# [DATA TO EXAMINE]
[Start of Attachment]

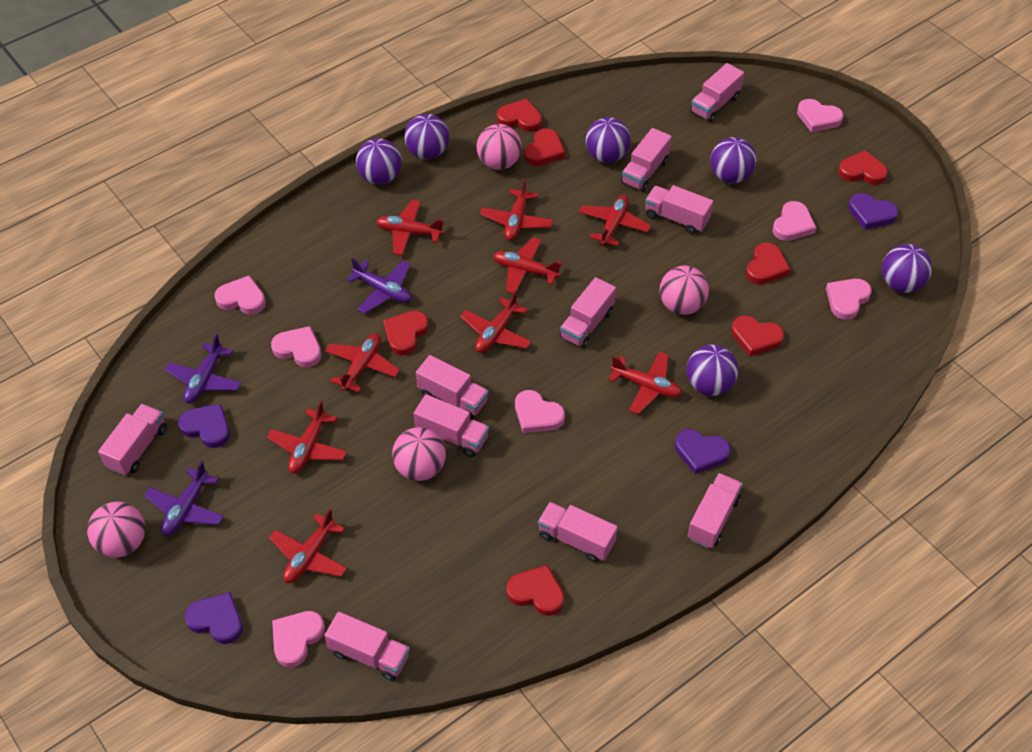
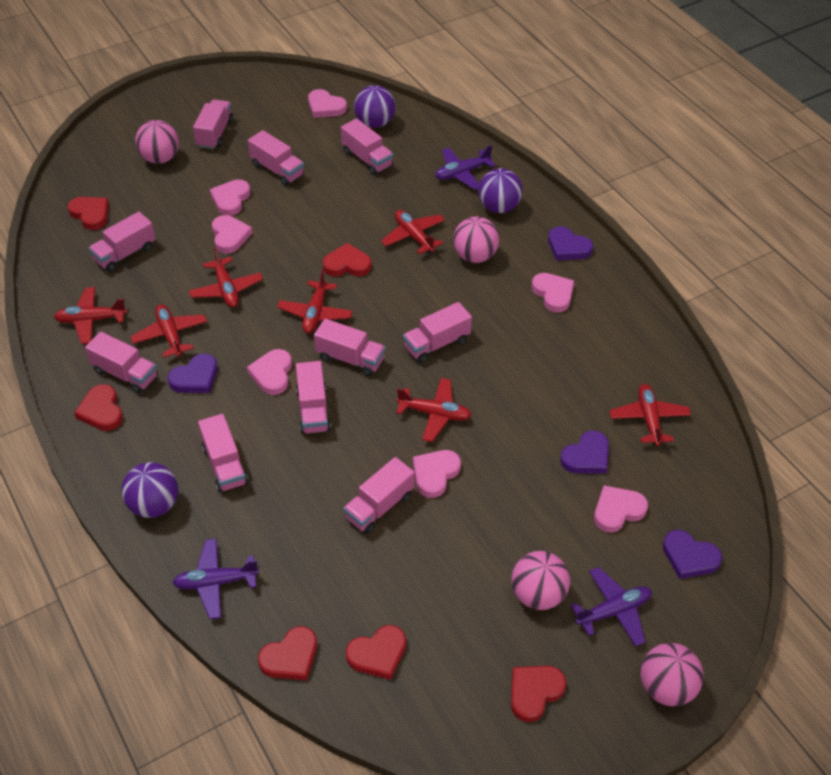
purple ball: 6 -> 3
red heart: 7 -> 6
red plane: 9 -> 7

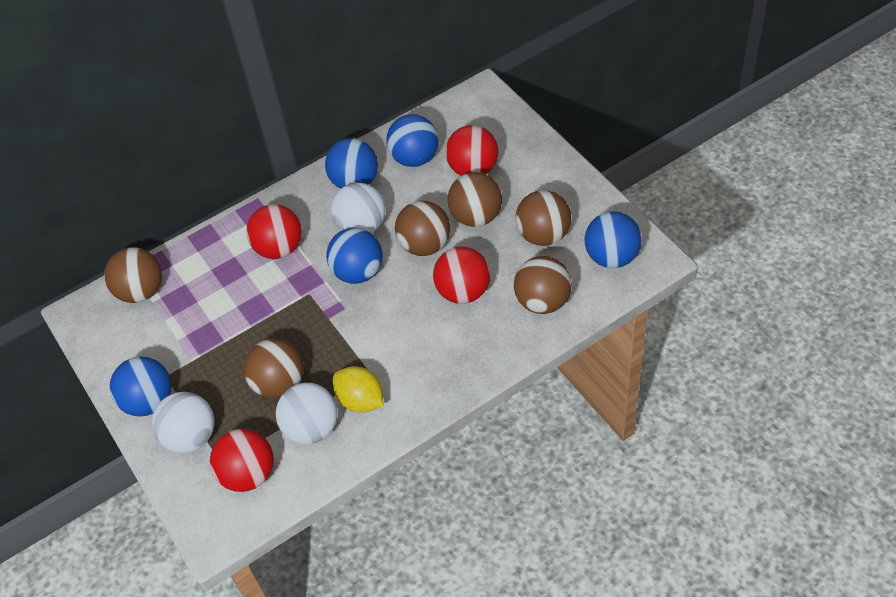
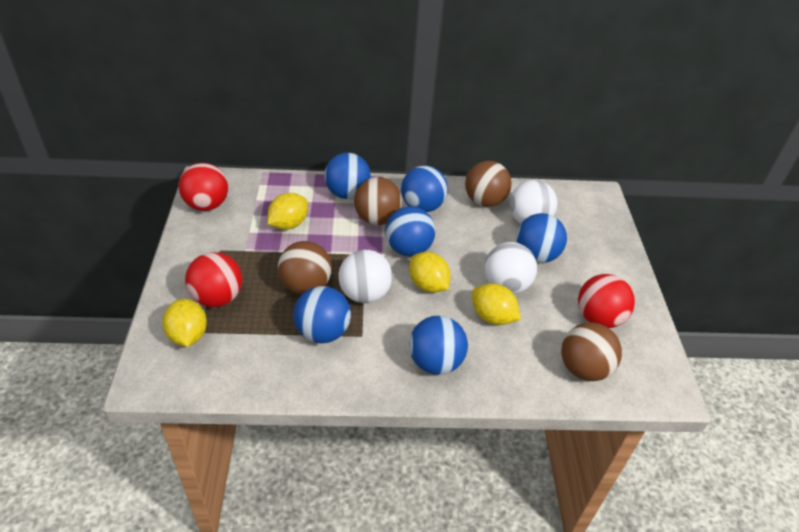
blue ball: 5 -> 6
brown ball: 6 -> 4
red ball: 4 -> 3
yellow lemon: 1 -> 4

[End of Attachment]

# [EXERCISE]
From the material above, please return each line containing "ball".

# [EXERCISE RESULT]
purple ball: 6 -> 3
blue ball: 5 -> 6
brown ball: 6 -> 4
red ball: 4 -> 3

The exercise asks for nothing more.